• Work required:
Tally the lines in the listing below that contain the string "kern", and reply with the number alone.

Records from a dataset

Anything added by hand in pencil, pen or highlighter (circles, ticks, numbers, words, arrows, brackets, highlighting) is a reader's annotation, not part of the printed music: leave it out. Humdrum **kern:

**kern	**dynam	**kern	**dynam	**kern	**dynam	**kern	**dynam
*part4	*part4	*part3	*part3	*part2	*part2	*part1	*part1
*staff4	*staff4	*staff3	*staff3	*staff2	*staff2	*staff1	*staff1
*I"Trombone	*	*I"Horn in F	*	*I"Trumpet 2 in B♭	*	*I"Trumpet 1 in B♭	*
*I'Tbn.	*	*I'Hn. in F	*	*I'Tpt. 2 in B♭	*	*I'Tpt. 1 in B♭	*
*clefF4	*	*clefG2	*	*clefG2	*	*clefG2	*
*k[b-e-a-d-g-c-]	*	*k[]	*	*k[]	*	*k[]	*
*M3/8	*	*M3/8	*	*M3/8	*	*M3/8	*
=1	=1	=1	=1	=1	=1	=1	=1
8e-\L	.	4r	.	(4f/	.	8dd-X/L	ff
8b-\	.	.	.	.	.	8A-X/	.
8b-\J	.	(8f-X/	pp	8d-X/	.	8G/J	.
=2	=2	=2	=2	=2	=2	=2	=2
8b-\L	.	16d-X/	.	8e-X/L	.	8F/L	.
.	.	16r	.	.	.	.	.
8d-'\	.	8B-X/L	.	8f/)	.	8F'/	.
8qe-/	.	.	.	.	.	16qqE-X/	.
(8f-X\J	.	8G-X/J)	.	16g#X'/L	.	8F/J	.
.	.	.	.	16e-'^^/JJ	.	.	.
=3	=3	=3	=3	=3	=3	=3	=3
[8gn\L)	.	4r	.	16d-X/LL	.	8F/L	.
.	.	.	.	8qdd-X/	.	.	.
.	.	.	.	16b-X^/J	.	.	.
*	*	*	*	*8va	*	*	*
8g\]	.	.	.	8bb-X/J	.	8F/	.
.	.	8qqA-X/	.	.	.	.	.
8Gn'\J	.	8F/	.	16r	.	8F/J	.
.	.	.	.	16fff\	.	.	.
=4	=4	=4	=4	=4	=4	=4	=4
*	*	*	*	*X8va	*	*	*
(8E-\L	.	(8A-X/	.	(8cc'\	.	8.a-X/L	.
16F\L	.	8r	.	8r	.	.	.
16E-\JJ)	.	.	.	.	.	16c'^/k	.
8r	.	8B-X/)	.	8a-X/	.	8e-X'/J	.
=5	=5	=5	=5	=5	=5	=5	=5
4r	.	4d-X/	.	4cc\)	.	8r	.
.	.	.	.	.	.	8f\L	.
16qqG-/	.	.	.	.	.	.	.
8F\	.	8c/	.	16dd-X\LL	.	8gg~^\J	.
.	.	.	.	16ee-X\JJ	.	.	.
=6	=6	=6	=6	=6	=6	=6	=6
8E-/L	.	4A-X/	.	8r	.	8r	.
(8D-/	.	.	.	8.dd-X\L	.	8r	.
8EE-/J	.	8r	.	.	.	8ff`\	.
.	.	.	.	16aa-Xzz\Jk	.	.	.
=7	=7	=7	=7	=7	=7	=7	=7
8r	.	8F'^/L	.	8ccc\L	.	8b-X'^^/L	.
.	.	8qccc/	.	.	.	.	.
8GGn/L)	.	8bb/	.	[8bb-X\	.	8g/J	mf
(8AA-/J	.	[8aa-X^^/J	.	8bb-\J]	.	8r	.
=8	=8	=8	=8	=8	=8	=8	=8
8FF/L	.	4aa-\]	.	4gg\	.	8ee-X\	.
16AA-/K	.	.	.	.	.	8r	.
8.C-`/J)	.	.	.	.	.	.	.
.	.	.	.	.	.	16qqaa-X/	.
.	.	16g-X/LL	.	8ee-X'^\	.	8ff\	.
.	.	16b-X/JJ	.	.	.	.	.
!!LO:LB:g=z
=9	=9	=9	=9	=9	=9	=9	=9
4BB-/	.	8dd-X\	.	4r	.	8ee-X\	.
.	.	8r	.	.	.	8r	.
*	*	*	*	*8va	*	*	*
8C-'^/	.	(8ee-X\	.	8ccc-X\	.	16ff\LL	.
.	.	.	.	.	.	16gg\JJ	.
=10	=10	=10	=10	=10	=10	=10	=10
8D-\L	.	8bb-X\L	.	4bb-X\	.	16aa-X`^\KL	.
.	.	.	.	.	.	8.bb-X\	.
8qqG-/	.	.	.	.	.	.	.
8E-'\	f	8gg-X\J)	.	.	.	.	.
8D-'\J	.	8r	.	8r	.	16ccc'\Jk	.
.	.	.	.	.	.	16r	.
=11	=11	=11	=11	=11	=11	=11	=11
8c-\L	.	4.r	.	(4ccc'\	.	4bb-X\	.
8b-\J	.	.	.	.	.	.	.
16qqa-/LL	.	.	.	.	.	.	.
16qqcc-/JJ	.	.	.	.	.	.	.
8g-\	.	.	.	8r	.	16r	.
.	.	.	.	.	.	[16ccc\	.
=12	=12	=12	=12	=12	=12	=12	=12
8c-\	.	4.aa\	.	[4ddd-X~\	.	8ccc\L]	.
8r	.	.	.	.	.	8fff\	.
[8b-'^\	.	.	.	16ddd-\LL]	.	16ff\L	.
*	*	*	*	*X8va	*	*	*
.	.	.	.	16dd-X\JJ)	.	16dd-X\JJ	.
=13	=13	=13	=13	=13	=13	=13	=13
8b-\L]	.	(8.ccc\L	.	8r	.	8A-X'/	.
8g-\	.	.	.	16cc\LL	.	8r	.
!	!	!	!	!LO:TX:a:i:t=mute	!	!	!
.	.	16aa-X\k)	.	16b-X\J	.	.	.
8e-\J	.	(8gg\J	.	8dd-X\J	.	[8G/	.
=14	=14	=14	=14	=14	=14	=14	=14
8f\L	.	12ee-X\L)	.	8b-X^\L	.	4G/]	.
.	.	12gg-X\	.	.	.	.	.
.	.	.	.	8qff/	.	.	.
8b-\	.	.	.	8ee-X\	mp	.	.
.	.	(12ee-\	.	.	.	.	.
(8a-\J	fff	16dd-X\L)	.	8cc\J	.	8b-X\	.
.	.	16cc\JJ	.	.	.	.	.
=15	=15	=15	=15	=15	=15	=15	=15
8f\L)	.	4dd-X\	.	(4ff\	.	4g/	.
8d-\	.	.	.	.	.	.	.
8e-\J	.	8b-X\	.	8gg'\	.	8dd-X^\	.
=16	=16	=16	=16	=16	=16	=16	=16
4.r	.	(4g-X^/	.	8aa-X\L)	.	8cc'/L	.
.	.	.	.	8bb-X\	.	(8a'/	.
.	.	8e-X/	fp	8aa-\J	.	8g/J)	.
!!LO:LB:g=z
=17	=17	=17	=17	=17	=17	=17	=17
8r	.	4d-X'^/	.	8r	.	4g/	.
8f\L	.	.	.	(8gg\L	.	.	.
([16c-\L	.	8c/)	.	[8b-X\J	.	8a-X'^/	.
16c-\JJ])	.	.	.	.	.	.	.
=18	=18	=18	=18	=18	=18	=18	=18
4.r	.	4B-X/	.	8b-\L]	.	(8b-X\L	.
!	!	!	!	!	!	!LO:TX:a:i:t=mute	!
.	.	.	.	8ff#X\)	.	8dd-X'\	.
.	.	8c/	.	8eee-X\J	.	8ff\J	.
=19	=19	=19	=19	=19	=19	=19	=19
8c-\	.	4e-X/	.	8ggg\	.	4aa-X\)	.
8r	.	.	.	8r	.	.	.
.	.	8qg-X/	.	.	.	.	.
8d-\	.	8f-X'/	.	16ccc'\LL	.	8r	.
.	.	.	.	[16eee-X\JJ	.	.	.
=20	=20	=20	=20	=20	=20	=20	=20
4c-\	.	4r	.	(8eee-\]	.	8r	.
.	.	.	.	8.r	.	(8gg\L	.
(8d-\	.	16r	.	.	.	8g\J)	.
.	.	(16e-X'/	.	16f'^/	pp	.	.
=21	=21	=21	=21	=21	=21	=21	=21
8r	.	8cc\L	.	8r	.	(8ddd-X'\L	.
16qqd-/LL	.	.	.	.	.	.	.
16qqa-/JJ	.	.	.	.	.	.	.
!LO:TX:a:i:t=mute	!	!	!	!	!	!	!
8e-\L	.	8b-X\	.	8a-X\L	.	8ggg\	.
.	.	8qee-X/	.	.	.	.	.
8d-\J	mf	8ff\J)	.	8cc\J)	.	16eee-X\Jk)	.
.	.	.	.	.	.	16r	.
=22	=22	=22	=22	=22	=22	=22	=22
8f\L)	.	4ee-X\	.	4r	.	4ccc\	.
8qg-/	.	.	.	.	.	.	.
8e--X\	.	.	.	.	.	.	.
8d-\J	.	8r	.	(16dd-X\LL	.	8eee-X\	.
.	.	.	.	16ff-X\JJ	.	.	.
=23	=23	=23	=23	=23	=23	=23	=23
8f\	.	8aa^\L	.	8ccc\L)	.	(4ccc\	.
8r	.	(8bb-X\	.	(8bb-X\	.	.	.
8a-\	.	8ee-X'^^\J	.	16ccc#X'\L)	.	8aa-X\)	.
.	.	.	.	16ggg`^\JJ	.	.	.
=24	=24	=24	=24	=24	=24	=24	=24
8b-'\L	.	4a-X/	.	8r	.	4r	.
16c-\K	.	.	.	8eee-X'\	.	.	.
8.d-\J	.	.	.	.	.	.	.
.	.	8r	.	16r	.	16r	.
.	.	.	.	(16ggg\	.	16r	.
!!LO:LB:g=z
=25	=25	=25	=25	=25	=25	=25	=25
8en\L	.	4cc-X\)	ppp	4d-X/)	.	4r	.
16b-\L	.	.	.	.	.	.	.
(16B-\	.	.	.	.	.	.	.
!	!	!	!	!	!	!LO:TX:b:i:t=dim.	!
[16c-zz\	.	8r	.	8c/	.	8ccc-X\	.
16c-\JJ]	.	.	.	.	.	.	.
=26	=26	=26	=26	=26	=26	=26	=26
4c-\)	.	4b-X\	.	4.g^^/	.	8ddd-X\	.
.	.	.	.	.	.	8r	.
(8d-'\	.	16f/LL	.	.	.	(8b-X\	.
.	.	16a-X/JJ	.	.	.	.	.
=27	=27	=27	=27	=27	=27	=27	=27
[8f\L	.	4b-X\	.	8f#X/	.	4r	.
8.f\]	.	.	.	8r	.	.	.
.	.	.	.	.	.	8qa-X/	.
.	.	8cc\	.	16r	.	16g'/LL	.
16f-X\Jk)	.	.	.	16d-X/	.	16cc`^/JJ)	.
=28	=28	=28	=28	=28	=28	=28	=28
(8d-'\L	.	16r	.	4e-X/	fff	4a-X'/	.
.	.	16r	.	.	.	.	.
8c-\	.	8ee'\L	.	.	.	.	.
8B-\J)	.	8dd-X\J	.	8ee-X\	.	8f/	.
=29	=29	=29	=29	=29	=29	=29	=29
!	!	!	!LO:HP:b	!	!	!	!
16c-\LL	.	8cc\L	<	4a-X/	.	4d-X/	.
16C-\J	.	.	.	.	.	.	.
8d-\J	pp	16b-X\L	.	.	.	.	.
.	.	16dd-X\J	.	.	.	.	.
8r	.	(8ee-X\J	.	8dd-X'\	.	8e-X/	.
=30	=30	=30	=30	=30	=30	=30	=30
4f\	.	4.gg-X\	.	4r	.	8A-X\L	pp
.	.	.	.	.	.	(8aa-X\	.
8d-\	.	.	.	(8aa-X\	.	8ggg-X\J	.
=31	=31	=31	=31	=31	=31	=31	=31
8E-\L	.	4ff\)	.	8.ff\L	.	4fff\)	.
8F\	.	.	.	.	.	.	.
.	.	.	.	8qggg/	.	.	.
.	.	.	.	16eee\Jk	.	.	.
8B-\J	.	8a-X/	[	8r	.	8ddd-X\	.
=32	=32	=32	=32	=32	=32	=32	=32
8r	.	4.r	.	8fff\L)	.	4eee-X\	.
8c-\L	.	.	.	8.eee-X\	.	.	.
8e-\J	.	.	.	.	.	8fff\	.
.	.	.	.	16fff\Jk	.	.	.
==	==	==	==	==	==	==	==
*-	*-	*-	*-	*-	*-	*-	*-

• Task answer:
2